▶ _TASK ITEM_
Should an entry contain an image, leave the image out and repeat the entry's text exactly.

▶ _TASK INPUT_
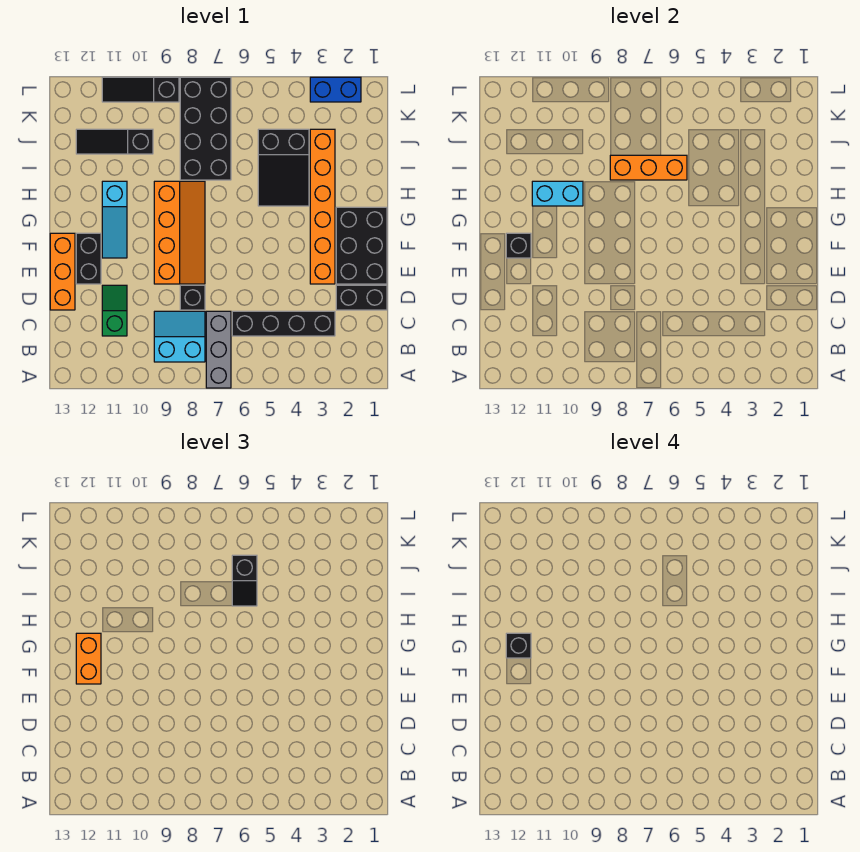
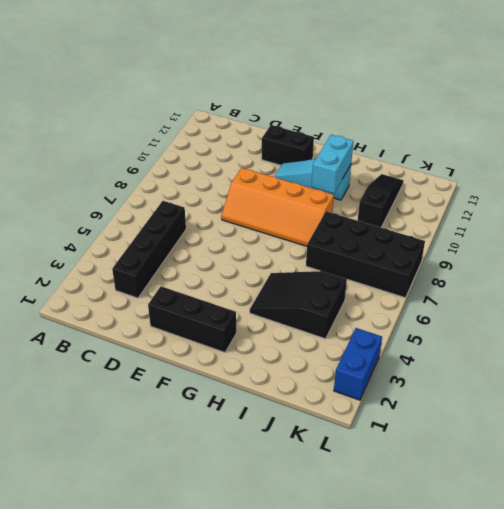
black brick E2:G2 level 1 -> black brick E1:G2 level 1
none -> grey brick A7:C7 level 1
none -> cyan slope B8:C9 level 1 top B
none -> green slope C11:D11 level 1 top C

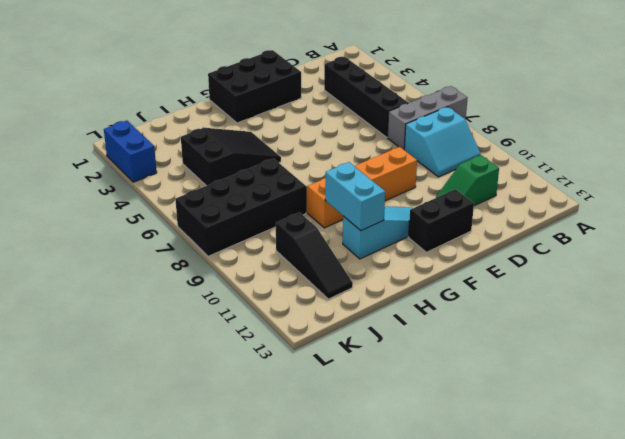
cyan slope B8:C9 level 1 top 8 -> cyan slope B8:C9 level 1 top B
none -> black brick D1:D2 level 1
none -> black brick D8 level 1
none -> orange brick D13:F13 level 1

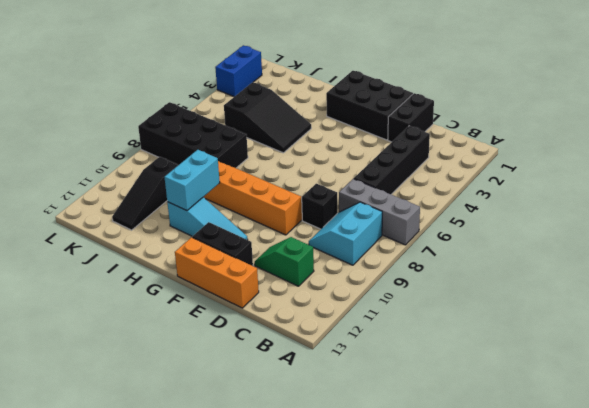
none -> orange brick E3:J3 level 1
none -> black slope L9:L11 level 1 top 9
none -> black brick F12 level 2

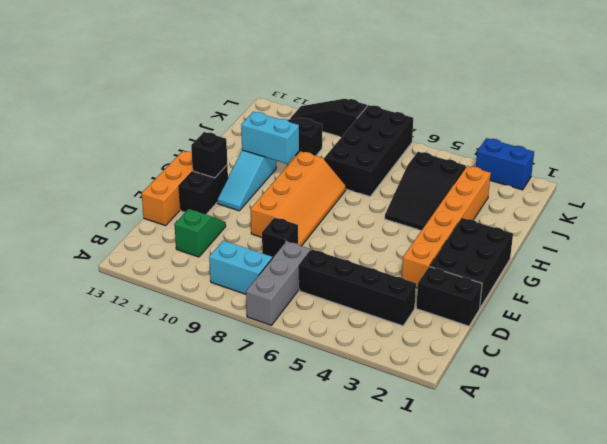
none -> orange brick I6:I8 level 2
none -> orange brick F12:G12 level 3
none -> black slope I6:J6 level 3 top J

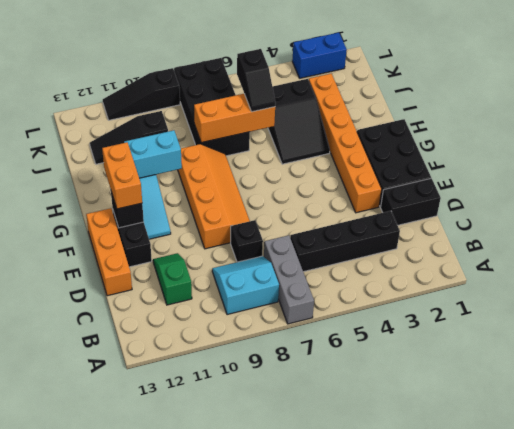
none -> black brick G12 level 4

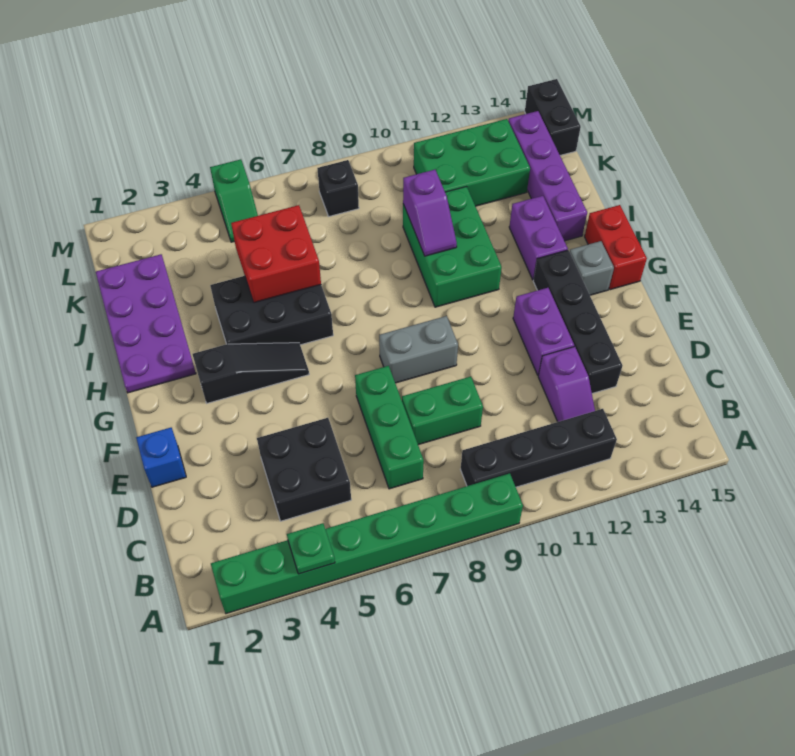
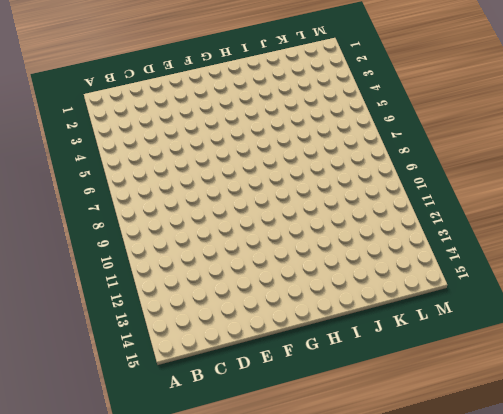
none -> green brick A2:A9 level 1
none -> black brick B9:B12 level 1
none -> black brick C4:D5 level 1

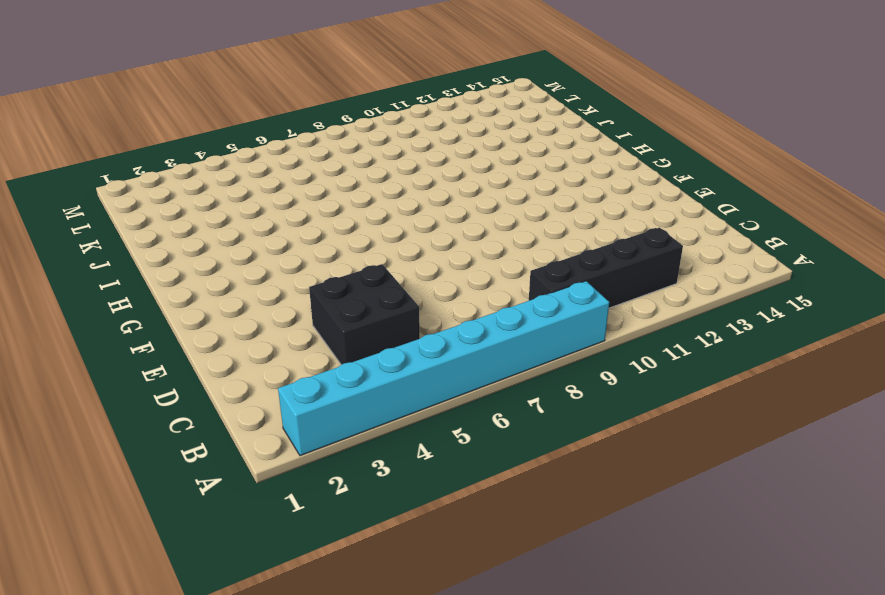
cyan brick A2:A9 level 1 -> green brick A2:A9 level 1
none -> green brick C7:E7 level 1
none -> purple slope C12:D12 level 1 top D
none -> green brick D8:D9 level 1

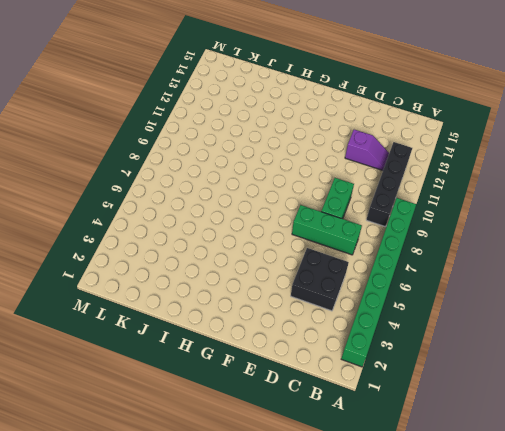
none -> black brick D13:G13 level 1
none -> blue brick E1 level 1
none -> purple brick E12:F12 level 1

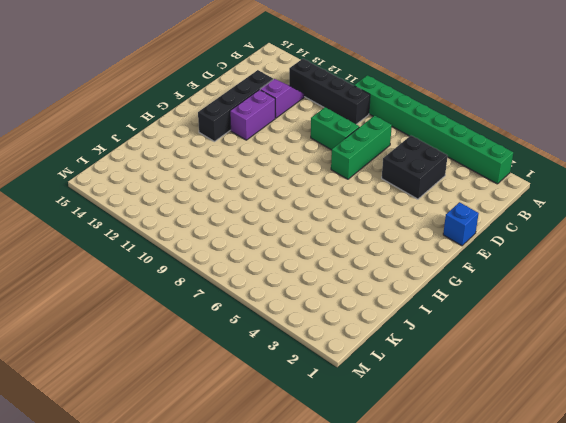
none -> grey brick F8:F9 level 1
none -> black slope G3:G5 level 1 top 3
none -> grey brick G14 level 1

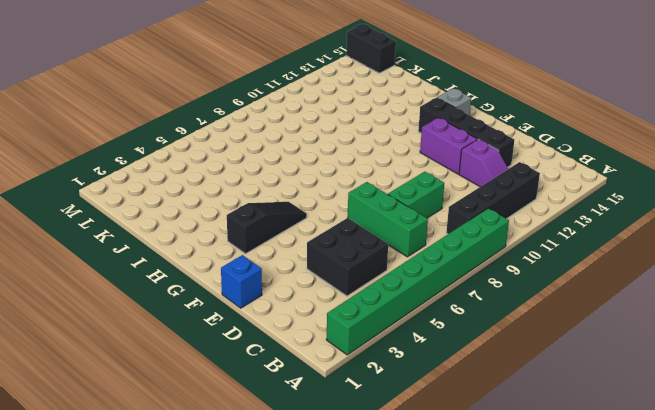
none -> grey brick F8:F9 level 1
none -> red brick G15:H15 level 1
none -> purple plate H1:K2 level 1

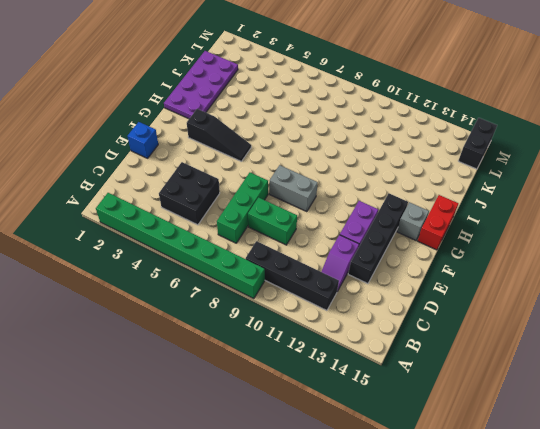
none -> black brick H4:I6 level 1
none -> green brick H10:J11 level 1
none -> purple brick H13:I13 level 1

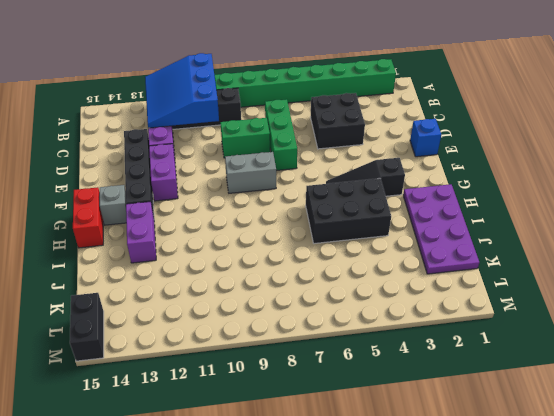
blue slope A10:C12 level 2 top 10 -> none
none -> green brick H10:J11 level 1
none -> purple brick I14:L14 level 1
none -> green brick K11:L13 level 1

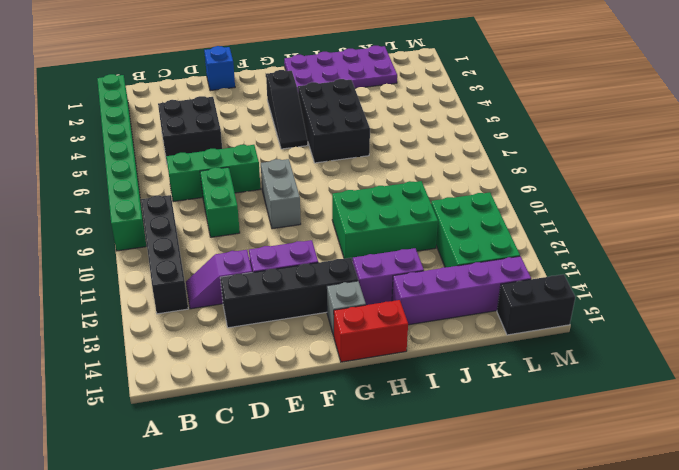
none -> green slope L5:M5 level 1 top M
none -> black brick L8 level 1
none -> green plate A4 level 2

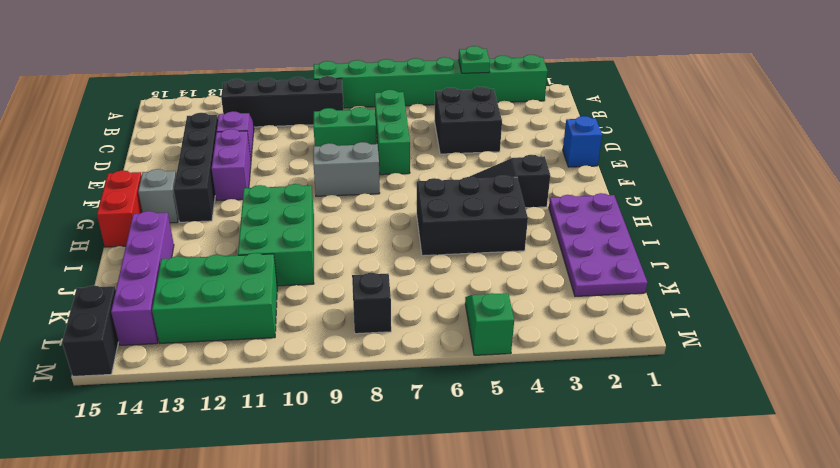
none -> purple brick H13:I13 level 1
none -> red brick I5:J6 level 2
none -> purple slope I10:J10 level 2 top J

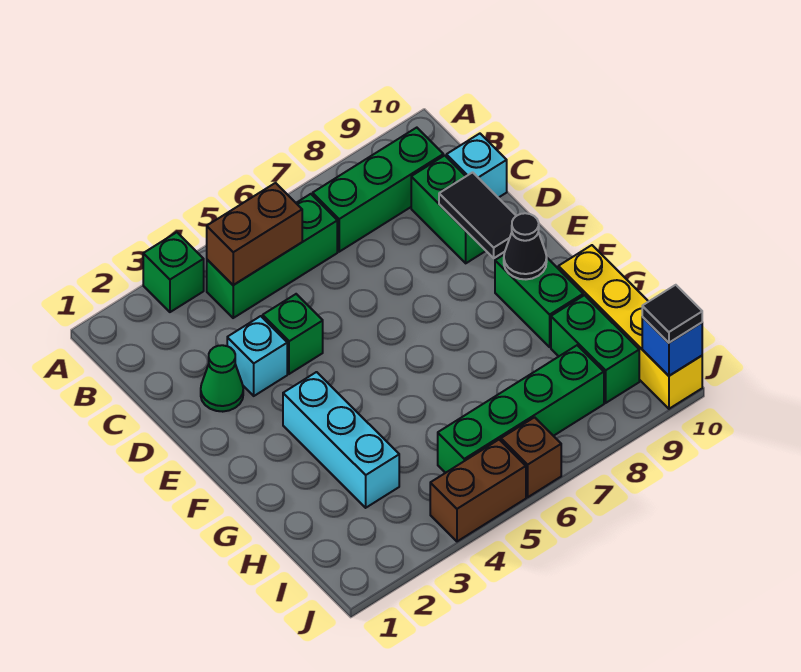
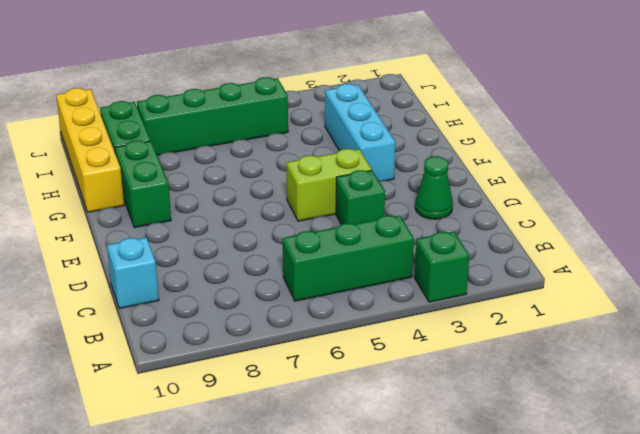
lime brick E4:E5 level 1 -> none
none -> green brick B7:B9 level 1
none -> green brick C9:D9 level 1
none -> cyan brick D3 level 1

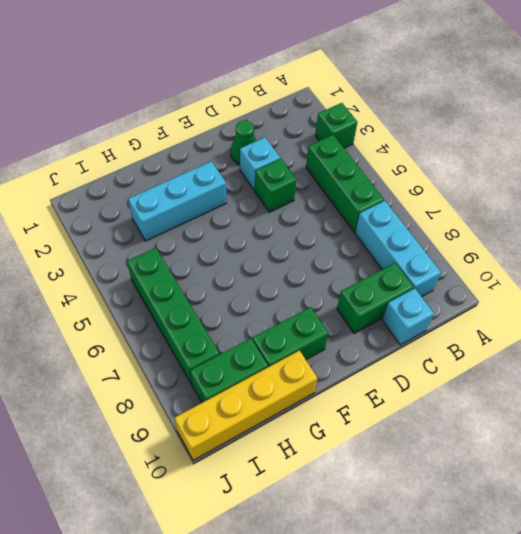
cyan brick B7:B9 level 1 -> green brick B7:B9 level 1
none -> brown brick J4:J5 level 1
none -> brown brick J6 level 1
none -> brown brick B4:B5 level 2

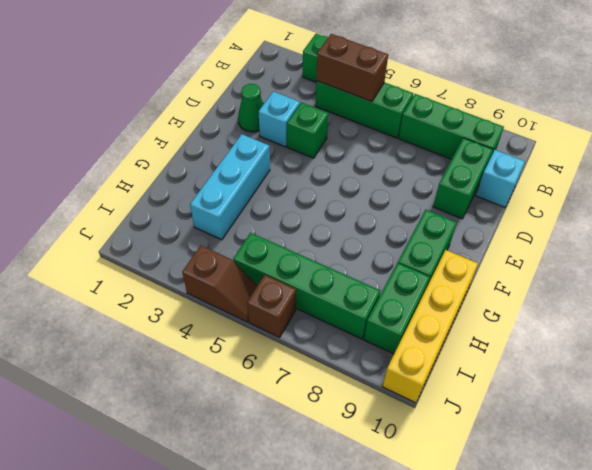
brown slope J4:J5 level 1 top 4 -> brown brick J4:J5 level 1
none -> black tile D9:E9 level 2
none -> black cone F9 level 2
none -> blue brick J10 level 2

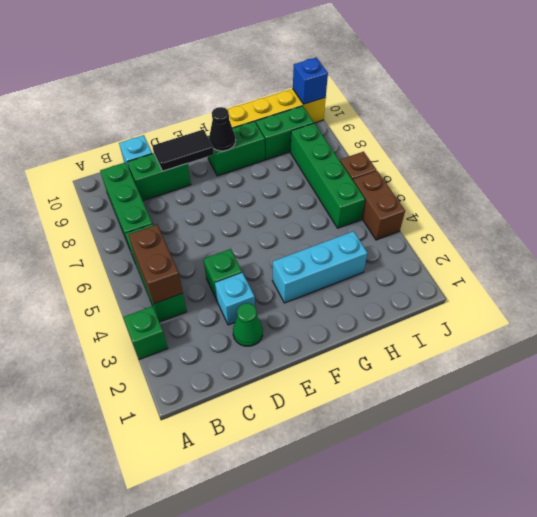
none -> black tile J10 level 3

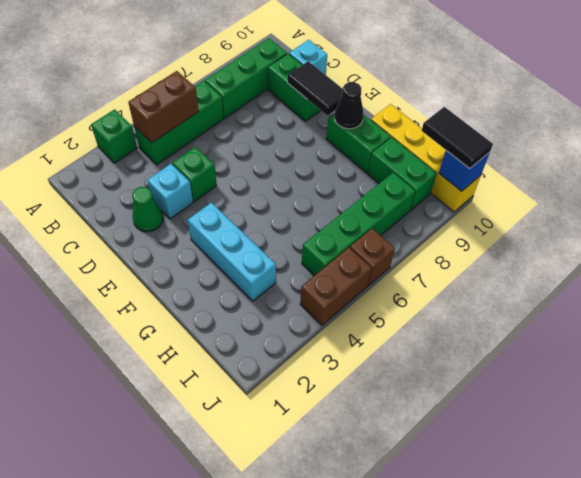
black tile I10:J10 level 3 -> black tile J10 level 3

▶ _RESPONSE_
black brick E2:G2 level 1 -> black brick E1:G2 level 1
none -> grey brick A7:C7 level 1
none -> cyan slope B8:C9 level 1 top B
none -> green slope C11:D11 level 1 top C

cyan slope B8:C9 level 1 top 8 -> cyan slope B8:C9 level 1 top B
none -> black brick D1:D2 level 1
none -> black brick D8 level 1
none -> orange brick D13:F13 level 1

none -> orange brick E3:J3 level 1
none -> black slope L9:L11 level 1 top 9
none -> black brick F12 level 2

none -> orange brick I6:I8 level 2
none -> orange brick F12:G12 level 3
none -> black slope I6:J6 level 3 top J

none -> black brick G12 level 4

none -> green brick A2:A9 level 1
none -> black brick B9:B12 level 1
none -> black brick C4:D5 level 1

cyan brick A2:A9 level 1 -> green brick A2:A9 level 1
none -> green brick C7:E7 level 1
none -> purple slope C12:D12 level 1 top D
none -> green brick D8:D9 level 1

none -> black brick D13:G13 level 1
none -> blue brick E1 level 1
none -> purple brick E12:F12 level 1

none -> grey brick F8:F9 level 1
none -> black slope G3:G5 level 1 top 3
none -> grey brick G14 level 1

none -> grey brick F8:F9 level 1
none -> red brick G15:H15 level 1
none -> purple plate H1:K2 level 1

none -> black brick H4:I6 level 1
none -> green brick H10:J11 level 1
none -> purple brick H13:I13 level 1

blue slope A10:C12 level 2 top 10 -> none
none -> green brick H10:J11 level 1
none -> purple brick I14:L14 level 1
none -> green brick K11:L13 level 1

none -> green slope L5:M5 level 1 top M
none -> black brick L8 level 1
none -> green plate A4 level 2

none -> purple brick H13:I13 level 1
none -> red brick I5:J6 level 2
none -> purple slope I10:J10 level 2 top J

lime brick E4:E5 level 1 -> none
none -> green brick B7:B9 level 1
none -> green brick C9:D9 level 1
none -> cyan brick D3 level 1

cyan brick B7:B9 level 1 -> green brick B7:B9 level 1
none -> brown brick J4:J5 level 1
none -> brown brick J6 level 1
none -> brown brick B4:B5 level 2

brown slope J4:J5 level 1 top 4 -> brown brick J4:J5 level 1
none -> black tile D9:E9 level 2
none -> black cone F9 level 2
none -> blue brick J10 level 2

none -> black tile J10 level 3

black tile I10:J10 level 3 -> black tile J10 level 3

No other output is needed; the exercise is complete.